## What is being asked
Copy each line in the data below that contains the word "TEMP".

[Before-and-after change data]
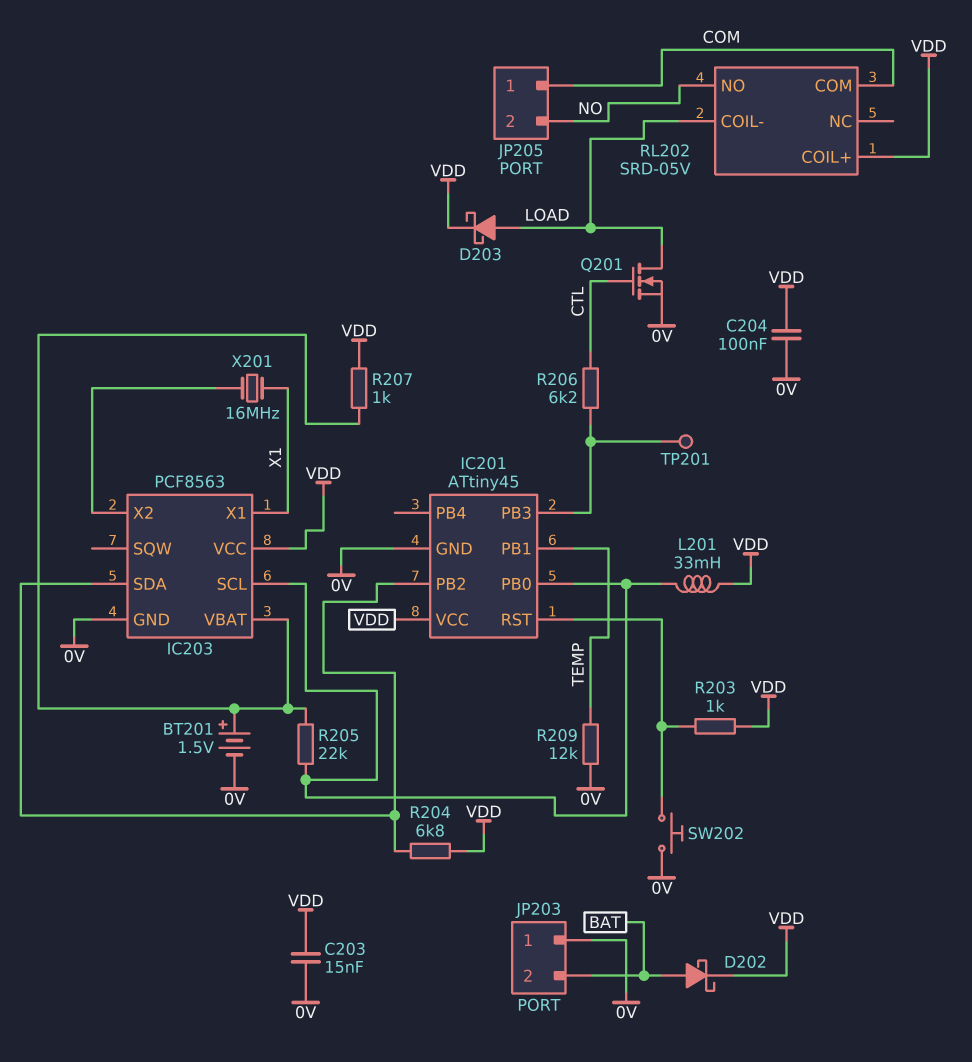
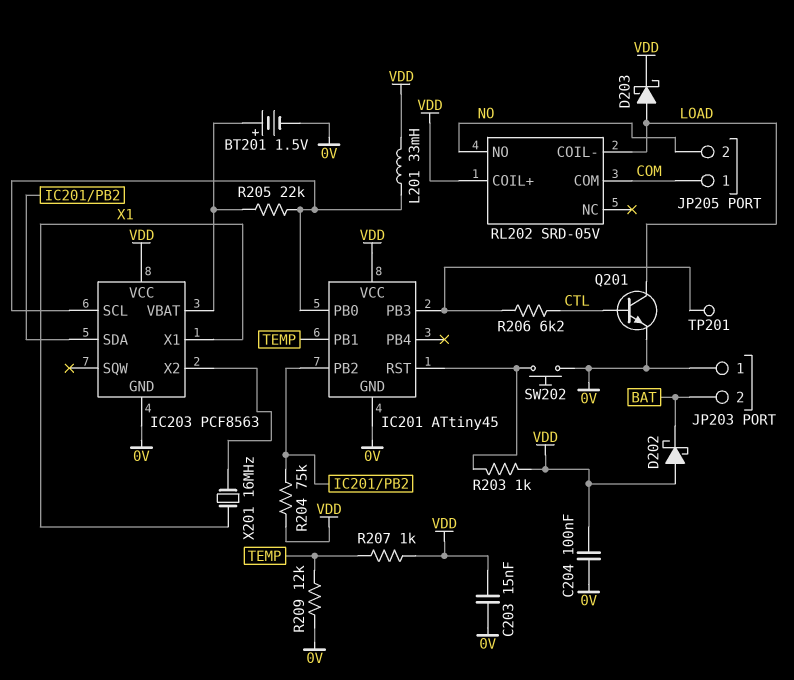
D202: schottky (A BAT, K VDD) -> schottky (A VDD, K BAT)
Q201: NMOS (G CTL, D LOAD, S 0V) -> NPN (B CTL, C LOAD, E 0V)
R204: 6.8k (IC201/PB2, VDD) -> 75k (IC201/PB2, VDD)
R207: 1k (IC203/VBAT, VDD) -> 1k (TEMP, VDD)

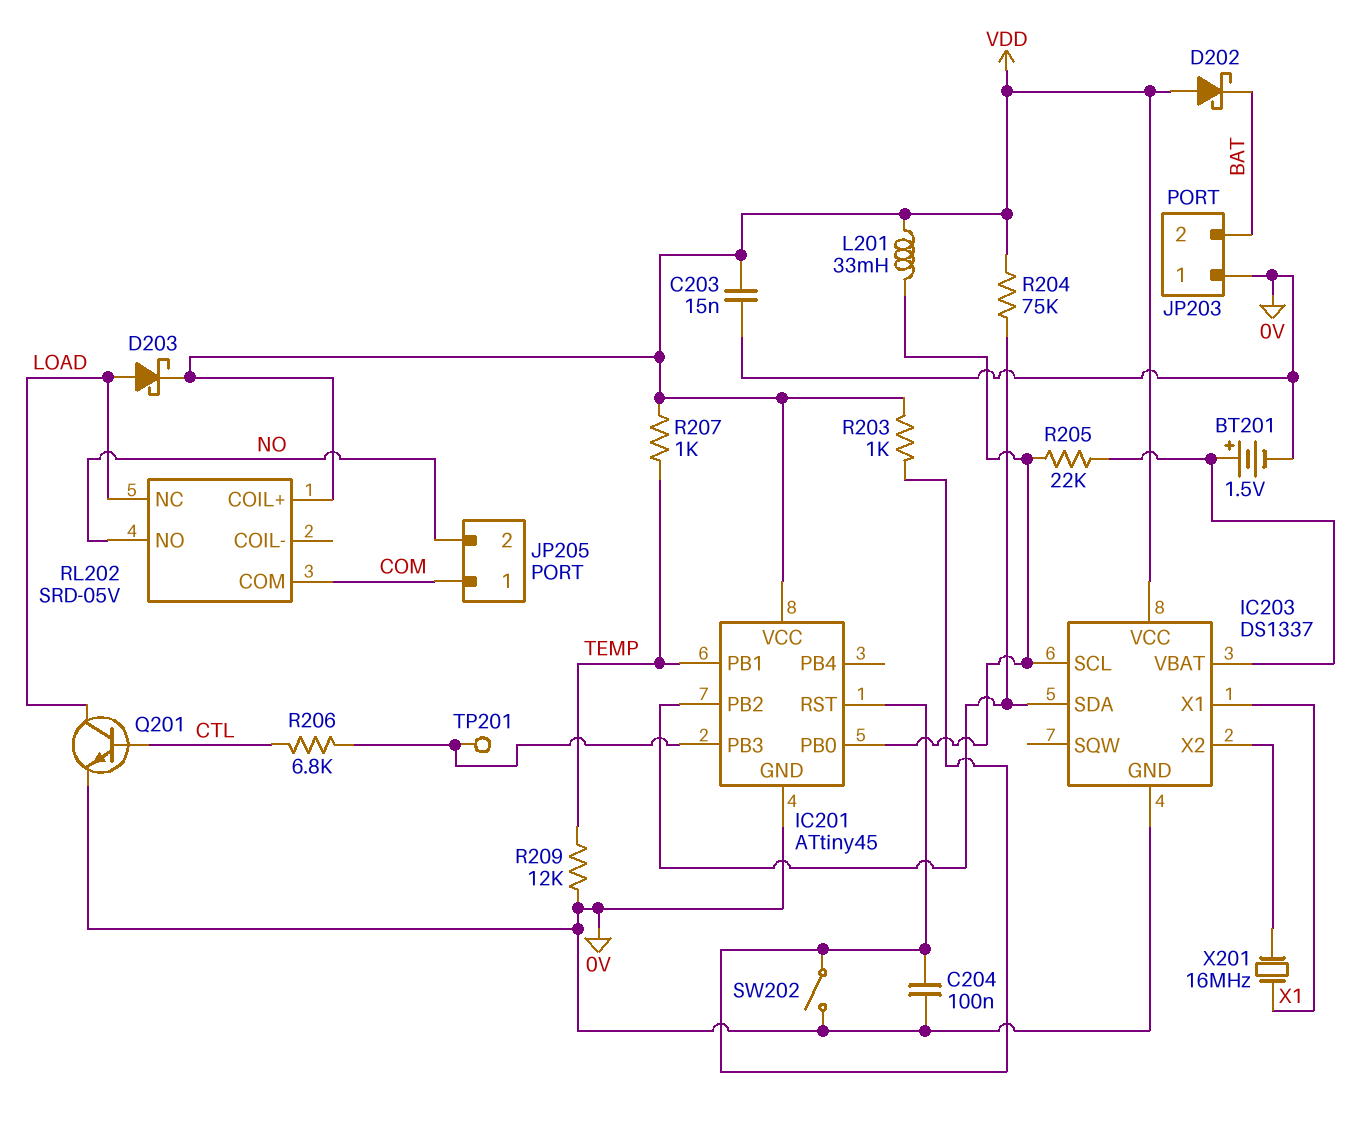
C204: 100nF (0V, VDD) -> 100nF (0V, IC201/RST)
IC203: PCF8563 -> DS1337
R206: 6.2k (CTL, IC201/PB3) -> 6.8k (CTL, IC201/PB3)
RL202 pin COIL-: LOAD -> none
RL202 pin NC: none -> LOAD
SW202: button (0V, IC201/RST) -> switch (0V, IC201/RST)

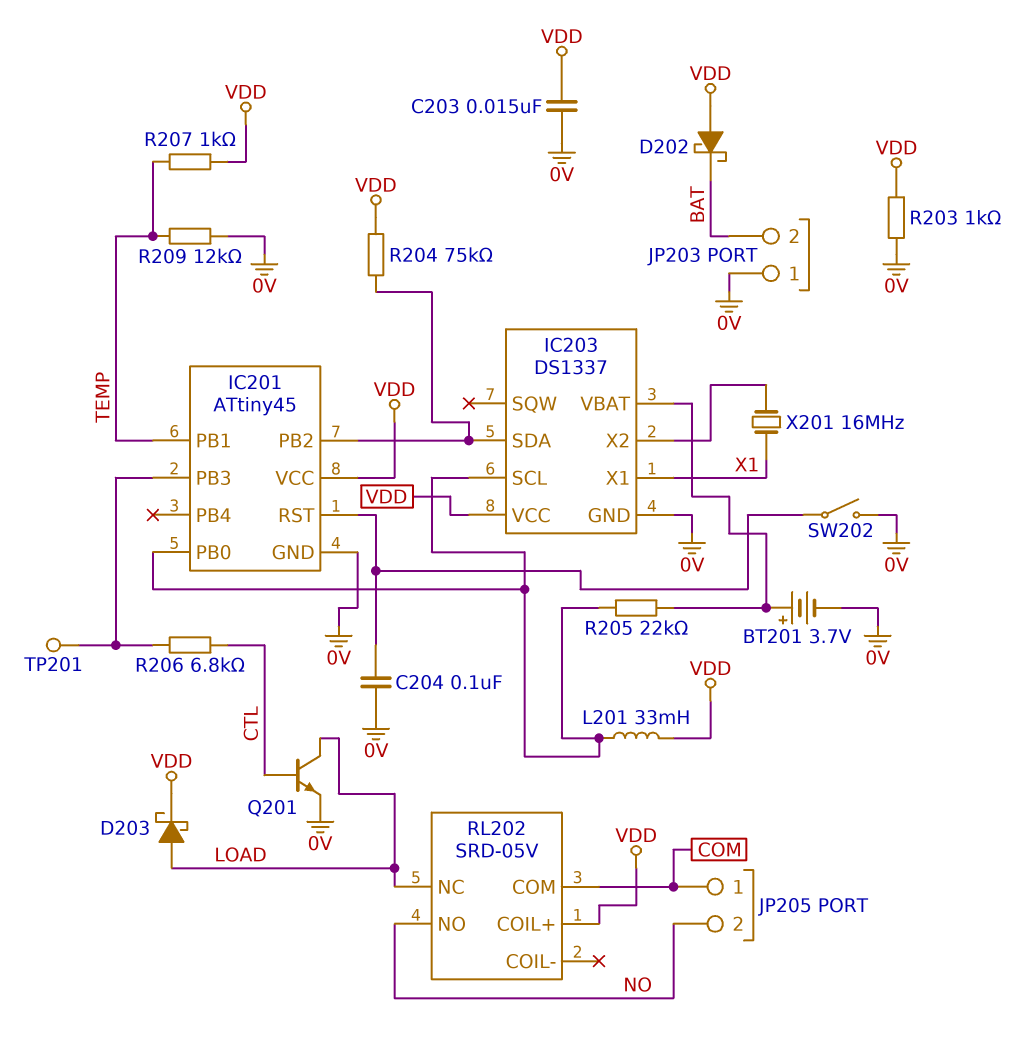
BT201: 1.5V (plus IC203/VBAT, minus 0V) -> 3.7V (plus IC203/VBAT, minus 0V)
R203: 1k (IC201/RST, VDD) -> 1k (0V, VDD)

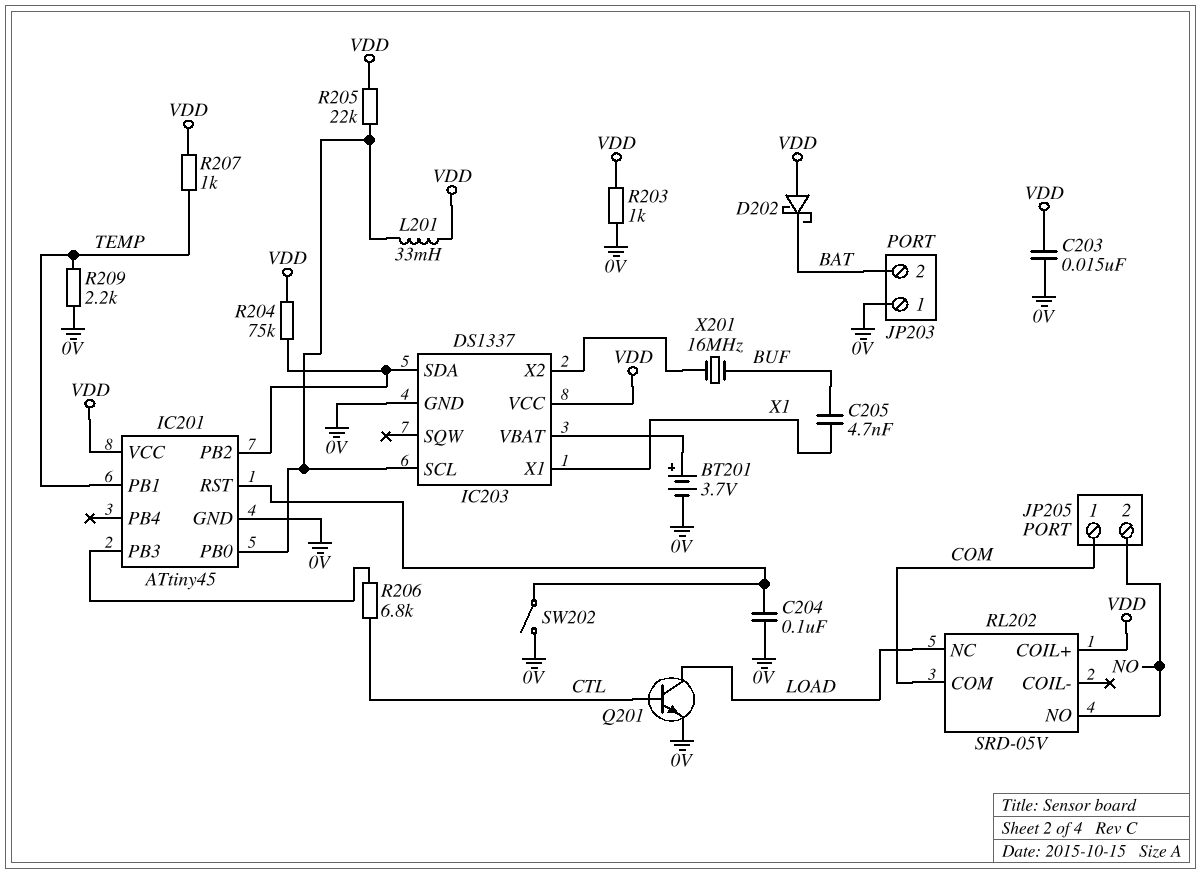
C205: none -> 4.7nF (BUF, X1)
D203: schottky (A LOAD, K VDD) -> none
R205: 22k (IC201/PB0, IC203/VBAT) -> 22k (IC201/PB0, VDD)
R209: 12k (0V, TEMP) -> 2.2k (0V, TEMP)
TP201: test point (IC201/PB3) -> none
X201: 16MHz (IC203/X2, X1) -> 16MHz (BUF, IC203/X2)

## Written response
R207: 1k (IC203/VBAT, VDD) -> 1k (TEMP, VDD)
R209: 12k (0V, TEMP) -> 2.2k (0V, TEMP)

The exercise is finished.